Try it - Only the lines of the data below from the one with "R6: 9.1k (G6, GND) -> 9.1k (GND, IN0)" through the one with "IC3 pin PB0: VX -> ADC" are wanted. Repeat them exactly.

----

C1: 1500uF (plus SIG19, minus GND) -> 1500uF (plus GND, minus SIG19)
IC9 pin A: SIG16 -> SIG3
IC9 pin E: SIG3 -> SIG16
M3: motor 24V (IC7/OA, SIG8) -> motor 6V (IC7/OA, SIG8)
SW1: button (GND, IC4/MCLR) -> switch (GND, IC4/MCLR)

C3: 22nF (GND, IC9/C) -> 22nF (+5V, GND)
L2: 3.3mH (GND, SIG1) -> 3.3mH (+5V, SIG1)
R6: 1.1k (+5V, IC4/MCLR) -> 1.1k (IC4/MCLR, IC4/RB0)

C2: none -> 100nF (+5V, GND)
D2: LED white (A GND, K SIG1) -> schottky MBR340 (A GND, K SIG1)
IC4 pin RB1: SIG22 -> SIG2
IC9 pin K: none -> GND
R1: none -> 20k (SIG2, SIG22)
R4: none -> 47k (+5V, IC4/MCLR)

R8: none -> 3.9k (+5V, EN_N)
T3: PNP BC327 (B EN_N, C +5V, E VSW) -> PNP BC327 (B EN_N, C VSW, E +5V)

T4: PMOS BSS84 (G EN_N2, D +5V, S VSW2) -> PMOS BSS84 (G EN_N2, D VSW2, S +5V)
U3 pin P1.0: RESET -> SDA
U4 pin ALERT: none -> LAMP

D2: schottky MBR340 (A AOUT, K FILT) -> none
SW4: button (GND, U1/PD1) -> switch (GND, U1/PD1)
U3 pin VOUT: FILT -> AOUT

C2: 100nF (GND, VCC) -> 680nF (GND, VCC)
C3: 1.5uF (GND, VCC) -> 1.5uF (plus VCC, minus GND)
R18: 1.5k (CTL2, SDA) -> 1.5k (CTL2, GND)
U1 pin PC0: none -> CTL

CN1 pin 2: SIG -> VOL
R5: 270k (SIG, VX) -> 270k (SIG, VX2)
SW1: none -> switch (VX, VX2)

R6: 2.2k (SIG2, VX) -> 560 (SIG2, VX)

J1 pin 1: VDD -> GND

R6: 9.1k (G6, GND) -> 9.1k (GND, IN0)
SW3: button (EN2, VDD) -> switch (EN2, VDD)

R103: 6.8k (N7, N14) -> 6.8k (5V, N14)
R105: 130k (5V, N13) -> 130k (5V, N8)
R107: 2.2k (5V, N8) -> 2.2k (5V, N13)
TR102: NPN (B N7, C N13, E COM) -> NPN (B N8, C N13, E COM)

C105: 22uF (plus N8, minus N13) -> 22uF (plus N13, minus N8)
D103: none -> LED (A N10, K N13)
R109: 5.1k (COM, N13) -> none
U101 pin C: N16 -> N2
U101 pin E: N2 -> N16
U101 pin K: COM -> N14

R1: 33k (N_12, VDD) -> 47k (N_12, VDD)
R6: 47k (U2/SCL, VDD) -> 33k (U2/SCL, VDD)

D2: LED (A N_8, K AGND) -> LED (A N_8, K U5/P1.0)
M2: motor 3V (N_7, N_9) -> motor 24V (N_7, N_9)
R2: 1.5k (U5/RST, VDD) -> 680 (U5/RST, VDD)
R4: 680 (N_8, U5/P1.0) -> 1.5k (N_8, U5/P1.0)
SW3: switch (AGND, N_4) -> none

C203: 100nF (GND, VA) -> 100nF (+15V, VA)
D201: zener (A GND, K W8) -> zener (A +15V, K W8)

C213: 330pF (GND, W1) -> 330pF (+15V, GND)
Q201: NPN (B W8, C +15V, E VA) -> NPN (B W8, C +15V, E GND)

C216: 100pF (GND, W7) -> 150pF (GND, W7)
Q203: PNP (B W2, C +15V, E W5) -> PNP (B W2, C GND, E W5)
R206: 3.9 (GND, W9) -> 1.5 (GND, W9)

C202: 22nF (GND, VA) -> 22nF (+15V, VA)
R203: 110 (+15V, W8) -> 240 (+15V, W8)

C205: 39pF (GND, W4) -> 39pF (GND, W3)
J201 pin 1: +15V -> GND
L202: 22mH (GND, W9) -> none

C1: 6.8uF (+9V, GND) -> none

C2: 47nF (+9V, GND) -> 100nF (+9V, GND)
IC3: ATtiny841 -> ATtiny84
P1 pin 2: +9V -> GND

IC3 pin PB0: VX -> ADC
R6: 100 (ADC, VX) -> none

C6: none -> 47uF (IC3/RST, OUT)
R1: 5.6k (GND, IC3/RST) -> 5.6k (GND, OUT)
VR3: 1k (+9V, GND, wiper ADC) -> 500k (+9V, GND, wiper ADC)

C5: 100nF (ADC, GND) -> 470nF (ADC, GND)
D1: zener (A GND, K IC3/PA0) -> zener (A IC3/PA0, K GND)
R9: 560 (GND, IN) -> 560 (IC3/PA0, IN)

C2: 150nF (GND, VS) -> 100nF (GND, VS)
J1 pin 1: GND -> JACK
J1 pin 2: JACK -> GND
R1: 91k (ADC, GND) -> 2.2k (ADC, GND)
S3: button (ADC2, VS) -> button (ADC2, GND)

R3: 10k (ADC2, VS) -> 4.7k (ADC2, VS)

----

Response box -
R6: 9.1k (G6, GND) -> 9.1k (GND, IN0)
SW3: button (EN2, VDD) -> switch (EN2, VDD)

R103: 6.8k (N7, N14) -> 6.8k (5V, N14)
R105: 130k (5V, N13) -> 130k (5V, N8)
R107: 2.2k (5V, N8) -> 2.2k (5V, N13)
TR102: NPN (B N7, C N13, E COM) -> NPN (B N8, C N13, E COM)

C105: 22uF (plus N8, minus N13) -> 22uF (plus N13, minus N8)
D103: none -> LED (A N10, K N13)
R109: 5.1k (COM, N13) -> none
U101 pin C: N16 -> N2
U101 pin E: N2 -> N16
U101 pin K: COM -> N14

R1: 33k (N_12, VDD) -> 47k (N_12, VDD)
R6: 47k (U2/SCL, VDD) -> 33k (U2/SCL, VDD)

D2: LED (A N_8, K AGND) -> LED (A N_8, K U5/P1.0)
M2: motor 3V (N_7, N_9) -> motor 24V (N_7, N_9)
R2: 1.5k (U5/RST, VDD) -> 680 (U5/RST, VDD)
R4: 680 (N_8, U5/P1.0) -> 1.5k (N_8, U5/P1.0)
SW3: switch (AGND, N_4) -> none

C203: 100nF (GND, VA) -> 100nF (+15V, VA)
D201: zener (A GND, K W8) -> zener (A +15V, K W8)

C213: 330pF (GND, W1) -> 330pF (+15V, GND)
Q201: NPN (B W8, C +15V, E VA) -> NPN (B W8, C +15V, E GND)

C216: 100pF (GND, W7) -> 150pF (GND, W7)
Q203: PNP (B W2, C +15V, E W5) -> PNP (B W2, C GND, E W5)
R206: 3.9 (GND, W9) -> 1.5 (GND, W9)

C202: 22nF (GND, VA) -> 22nF (+15V, VA)
R203: 110 (+15V, W8) -> 240 (+15V, W8)

C205: 39pF (GND, W4) -> 39pF (GND, W3)
J201 pin 1: +15V -> GND
L202: 22mH (GND, W9) -> none

C1: 6.8uF (+9V, GND) -> none

C2: 47nF (+9V, GND) -> 100nF (+9V, GND)
IC3: ATtiny841 -> ATtiny84
P1 pin 2: +9V -> GND

IC3 pin PB0: VX -> ADC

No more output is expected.